Goal of the exercise: Rewrite the records below with "Player" changed to "Athlete" everywhere it appears, and leave everything else unchanged.

───

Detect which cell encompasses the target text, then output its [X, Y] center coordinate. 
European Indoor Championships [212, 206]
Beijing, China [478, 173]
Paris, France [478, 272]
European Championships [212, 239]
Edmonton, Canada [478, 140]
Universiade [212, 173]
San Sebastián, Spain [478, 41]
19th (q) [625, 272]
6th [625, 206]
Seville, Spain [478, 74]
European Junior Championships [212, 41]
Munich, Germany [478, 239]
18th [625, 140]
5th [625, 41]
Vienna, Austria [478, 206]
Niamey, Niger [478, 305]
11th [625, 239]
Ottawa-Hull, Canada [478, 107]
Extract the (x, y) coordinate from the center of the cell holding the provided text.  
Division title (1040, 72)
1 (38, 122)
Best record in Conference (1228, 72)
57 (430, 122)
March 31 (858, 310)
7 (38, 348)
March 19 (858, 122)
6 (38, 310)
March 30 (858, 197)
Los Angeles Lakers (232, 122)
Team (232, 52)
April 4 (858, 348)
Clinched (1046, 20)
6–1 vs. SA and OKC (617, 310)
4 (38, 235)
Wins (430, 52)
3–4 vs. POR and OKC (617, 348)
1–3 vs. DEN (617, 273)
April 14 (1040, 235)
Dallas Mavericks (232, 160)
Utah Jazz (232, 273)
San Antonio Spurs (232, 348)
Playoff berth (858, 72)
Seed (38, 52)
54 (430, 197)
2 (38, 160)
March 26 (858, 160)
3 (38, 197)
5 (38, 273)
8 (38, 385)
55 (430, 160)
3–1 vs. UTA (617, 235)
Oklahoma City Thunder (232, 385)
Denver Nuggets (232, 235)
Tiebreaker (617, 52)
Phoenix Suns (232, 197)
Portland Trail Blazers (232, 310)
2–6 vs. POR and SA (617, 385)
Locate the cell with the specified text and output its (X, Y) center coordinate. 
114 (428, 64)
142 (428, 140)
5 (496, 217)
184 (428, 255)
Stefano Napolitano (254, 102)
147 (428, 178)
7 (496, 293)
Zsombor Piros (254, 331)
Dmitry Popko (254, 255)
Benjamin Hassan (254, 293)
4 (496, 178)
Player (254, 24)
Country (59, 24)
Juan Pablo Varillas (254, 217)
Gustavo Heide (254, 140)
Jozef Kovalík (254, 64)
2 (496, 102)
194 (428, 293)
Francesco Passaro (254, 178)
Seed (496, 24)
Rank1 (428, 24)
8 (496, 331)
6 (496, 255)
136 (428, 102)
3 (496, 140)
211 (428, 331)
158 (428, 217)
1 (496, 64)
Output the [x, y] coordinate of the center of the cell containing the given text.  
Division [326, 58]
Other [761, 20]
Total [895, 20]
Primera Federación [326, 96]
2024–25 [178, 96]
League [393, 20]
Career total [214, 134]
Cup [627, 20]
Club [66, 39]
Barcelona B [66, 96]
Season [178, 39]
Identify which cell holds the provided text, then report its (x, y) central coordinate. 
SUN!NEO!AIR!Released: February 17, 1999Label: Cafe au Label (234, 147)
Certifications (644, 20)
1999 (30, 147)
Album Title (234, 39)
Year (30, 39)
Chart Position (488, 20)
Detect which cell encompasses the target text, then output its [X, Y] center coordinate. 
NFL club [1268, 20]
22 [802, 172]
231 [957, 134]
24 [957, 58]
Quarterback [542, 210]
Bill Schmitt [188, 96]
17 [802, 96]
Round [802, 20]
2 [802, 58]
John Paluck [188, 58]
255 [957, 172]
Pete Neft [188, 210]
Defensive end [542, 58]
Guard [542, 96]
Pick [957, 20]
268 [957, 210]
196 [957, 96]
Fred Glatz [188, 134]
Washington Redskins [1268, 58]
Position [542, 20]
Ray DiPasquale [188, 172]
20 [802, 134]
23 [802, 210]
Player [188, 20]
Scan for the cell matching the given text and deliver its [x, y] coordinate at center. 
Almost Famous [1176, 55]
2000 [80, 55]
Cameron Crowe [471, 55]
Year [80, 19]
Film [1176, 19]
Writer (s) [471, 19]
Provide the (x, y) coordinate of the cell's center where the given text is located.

───

Answer for the task:
Detect which cell encompasses the target text, then output its [X, Y] center coordinate. 
European Indoor Championships [212, 206]
Beijing, China [478, 173]
Paris, France [478, 272]
European Championships [212, 239]
Edmonton, Canada [478, 140]
Universiade [212, 173]
San Sebastián, Spain [478, 41]
19th (q) [625, 272]
6th [625, 206]
Seville, Spain [478, 74]
European Junior Championships [212, 41]
Munich, Germany [478, 239]
18th [625, 140]
5th [625, 41]
Vienna, Austria [478, 206]
Niamey, Niger [478, 305]
11th [625, 239]
Ottawa-Hull, Canada [478, 107]
Extract the (x, y) coordinate from the center of the cell holding the provided text.  
Division title (1040, 72)
1 (38, 122)
Best record in Conference (1228, 72)
57 (430, 122)
March 31 (858, 310)
7 (38, 348)
March 19 (858, 122)
6 (38, 310)
March 30 (858, 197)
Los Angeles Lakers (232, 122)
Team (232, 52)
April 4 (858, 348)
Clinched (1046, 20)
6–1 vs. SA and OKC (617, 310)
4 (38, 235)
Wins (430, 52)
3–4 vs. POR and OKC (617, 348)
1–3 vs. DEN (617, 273)
April 14 (1040, 235)
Dallas Mavericks (232, 160)
Utah Jazz (232, 273)
San Antonio Spurs (232, 348)
Playoff berth (858, 72)
Seed (38, 52)
54 (430, 197)
2 (38, 160)
March 26 (858, 160)
3 (38, 197)
5 (38, 273)
8 (38, 385)
55 (430, 160)
3–1 vs. UTA (617, 235)
Oklahoma City Thunder (232, 385)
Denver Nuggets (232, 235)
Tiebreaker (617, 52)
Phoenix Suns (232, 197)
Portland Trail Blazers (232, 310)
2–6 vs. POR and SA (617, 385)
Locate the cell with the specified text and output its (X, Y) center coordinate. 
114 (428, 64)
142 (428, 140)
5 (496, 217)
184 (428, 255)
Stefano Napolitano (254, 102)
147 (428, 178)
7 (496, 293)
Zsombor Piros (254, 331)
Dmitry Popko (254, 255)
Benjamin Hassan (254, 293)
4 (496, 178)
Athlete (254, 24)
Country (59, 24)
Juan Pablo Varillas (254, 217)
Gustavo Heide (254, 140)
Jozef Kovalík (254, 64)
2 (496, 102)
194 (428, 293)
Francesco Passaro (254, 178)
Seed (496, 24)
Rank1 (428, 24)
8 (496, 331)
6 (496, 255)
136 (428, 102)
3 (496, 140)
211 (428, 331)
158 (428, 217)
1 (496, 64)
Output the [x, y] coordinate of the center of the cell containing the given text.  
Division [326, 58]
Other [761, 20]
Total [895, 20]
Primera Federación [326, 96]
2024–25 [178, 96]
League [393, 20]
Career total [214, 134]
Cup [627, 20]
Club [66, 39]
Barcelona B [66, 96]
Season [178, 39]
Identify which cell holds the provided text, then report its (x, y) central coordinate. 
SUN!NEO!AIR!Released: February 17, 1999Label: Cafe au Label (234, 147)
Certifications (644, 20)
1999 (30, 147)
Album Title (234, 39)
Year (30, 39)
Chart Position (488, 20)
Detect which cell encompasses the target text, then output its [X, Y] center coordinate. 
NFL club [1268, 20]
22 [802, 172]
231 [957, 134]
24 [957, 58]
Quarterback [542, 210]
Bill Schmitt [188, 96]
17 [802, 96]
Round [802, 20]
2 [802, 58]
John Paluck [188, 58]
255 [957, 172]
Pete Neft [188, 210]
Defensive end [542, 58]
Guard [542, 96]
Pick [957, 20]
268 [957, 210]
196 [957, 96]
Fred Glatz [188, 134]
Washington Redskins [1268, 58]
Position [542, 20]
Ray DiPasquale [188, 172]
20 [802, 134]
23 [802, 210]
Athlete [188, 20]
Scan for the cell matching the given text and deliver its [x, y] coordinate at center. 
Almost Famous [1176, 55]
2000 [80, 55]
Cameron Crowe [471, 55]
Year [80, 19]
Film [1176, 19]
Writer (s) [471, 19]
Provide the (x, y) coordinate of the cell's center where the given text is located.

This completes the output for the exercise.